§ **Request**
Repeat word for word the lines of the material below, starting with the line that contains "black trapezoid at" and going on through the line that contains "blue trapezoid at". Give those lines and nothing else.
═══ Recorded information
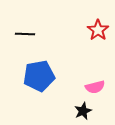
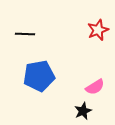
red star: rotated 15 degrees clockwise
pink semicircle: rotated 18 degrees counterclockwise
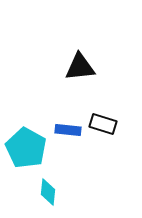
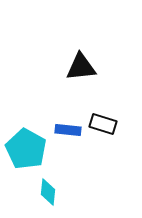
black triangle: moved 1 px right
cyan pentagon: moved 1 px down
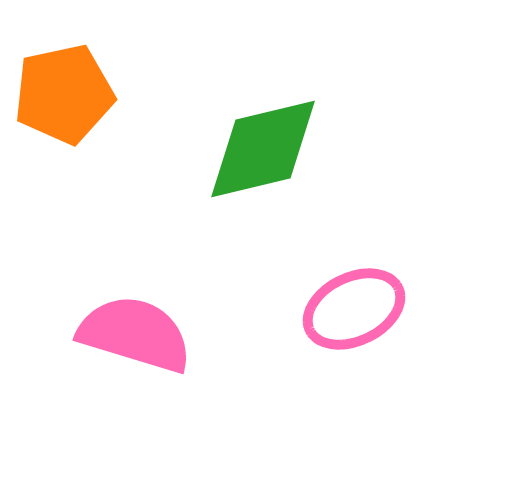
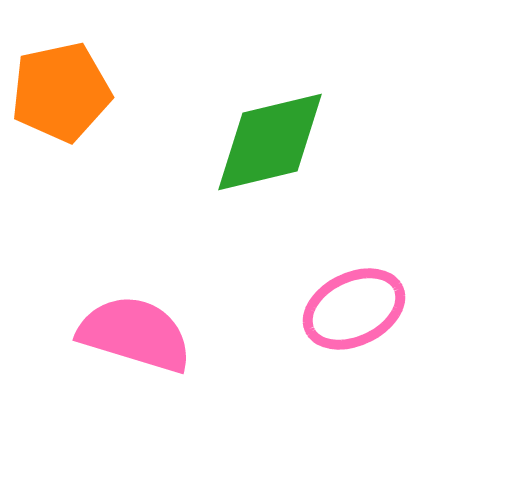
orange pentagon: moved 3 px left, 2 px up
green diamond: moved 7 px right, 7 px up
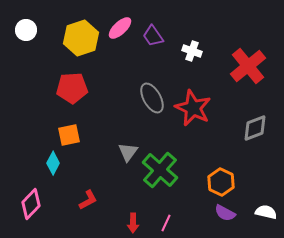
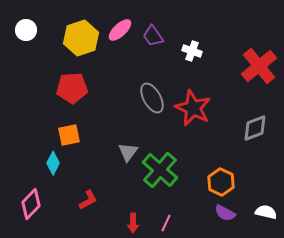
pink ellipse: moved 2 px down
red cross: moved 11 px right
══════
═══ Recorded information
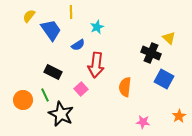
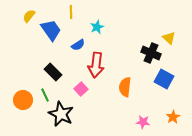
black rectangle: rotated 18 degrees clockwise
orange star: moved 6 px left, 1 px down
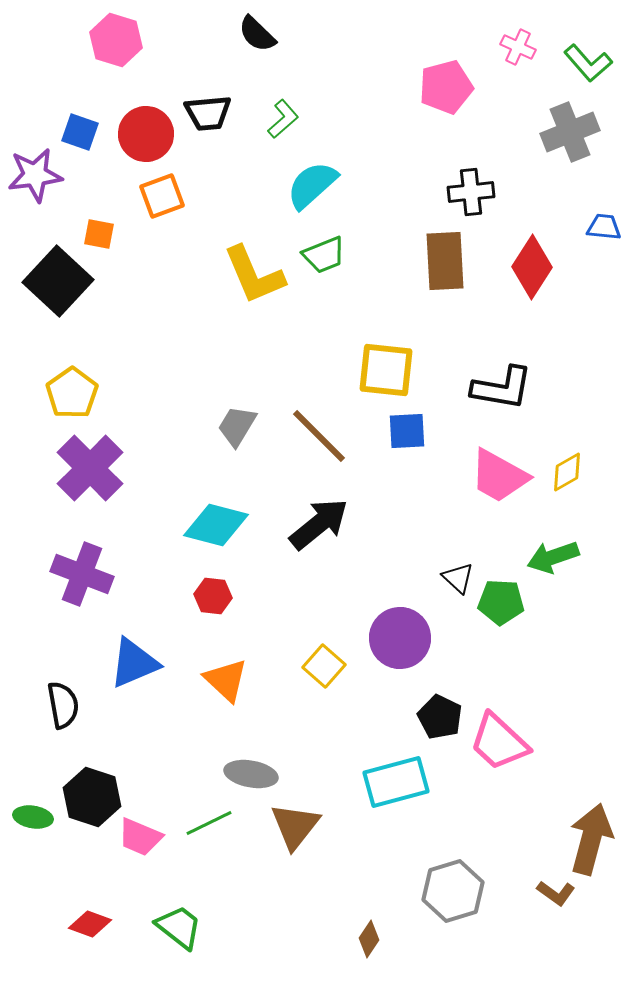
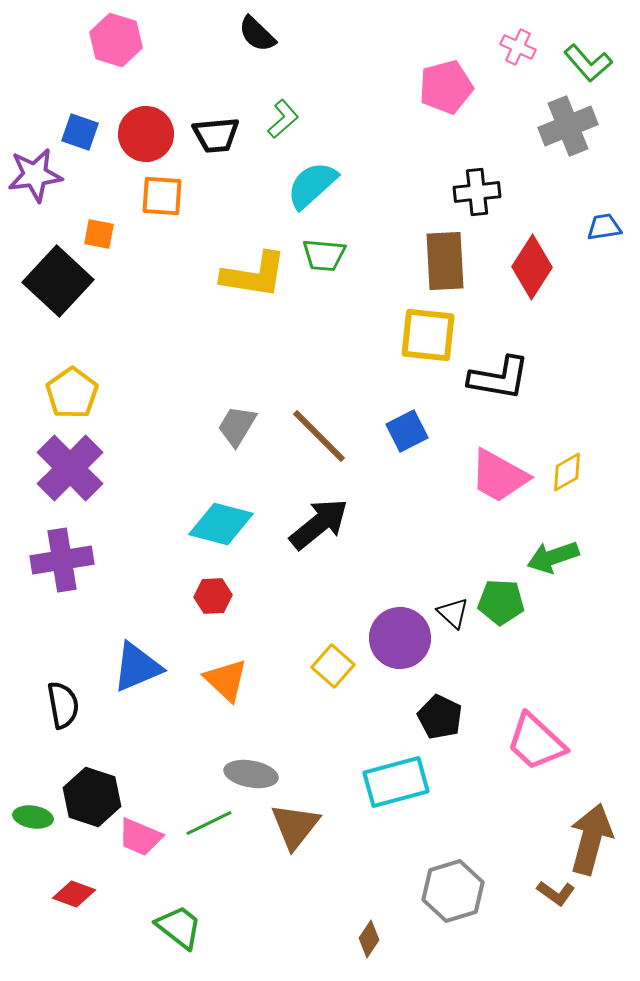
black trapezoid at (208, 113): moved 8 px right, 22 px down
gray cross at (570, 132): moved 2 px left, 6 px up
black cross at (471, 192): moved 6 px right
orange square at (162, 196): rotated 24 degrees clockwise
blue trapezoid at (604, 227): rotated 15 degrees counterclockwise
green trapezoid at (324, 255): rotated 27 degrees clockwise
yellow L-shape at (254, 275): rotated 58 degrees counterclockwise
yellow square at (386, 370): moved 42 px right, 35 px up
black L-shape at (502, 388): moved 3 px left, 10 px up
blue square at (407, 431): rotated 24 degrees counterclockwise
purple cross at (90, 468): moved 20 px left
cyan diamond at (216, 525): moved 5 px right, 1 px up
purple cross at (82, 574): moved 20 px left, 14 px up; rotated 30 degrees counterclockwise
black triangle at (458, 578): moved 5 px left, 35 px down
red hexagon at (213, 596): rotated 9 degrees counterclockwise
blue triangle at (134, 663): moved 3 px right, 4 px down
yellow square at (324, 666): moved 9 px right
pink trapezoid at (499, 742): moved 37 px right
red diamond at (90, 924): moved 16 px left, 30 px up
══════
§ **Worked solution**
black trapezoid at (208, 113): moved 8 px right, 22 px down
gray cross at (570, 132): moved 2 px left, 6 px up
black cross at (471, 192): moved 6 px right
orange square at (162, 196): rotated 24 degrees clockwise
blue trapezoid at (604, 227): rotated 15 degrees counterclockwise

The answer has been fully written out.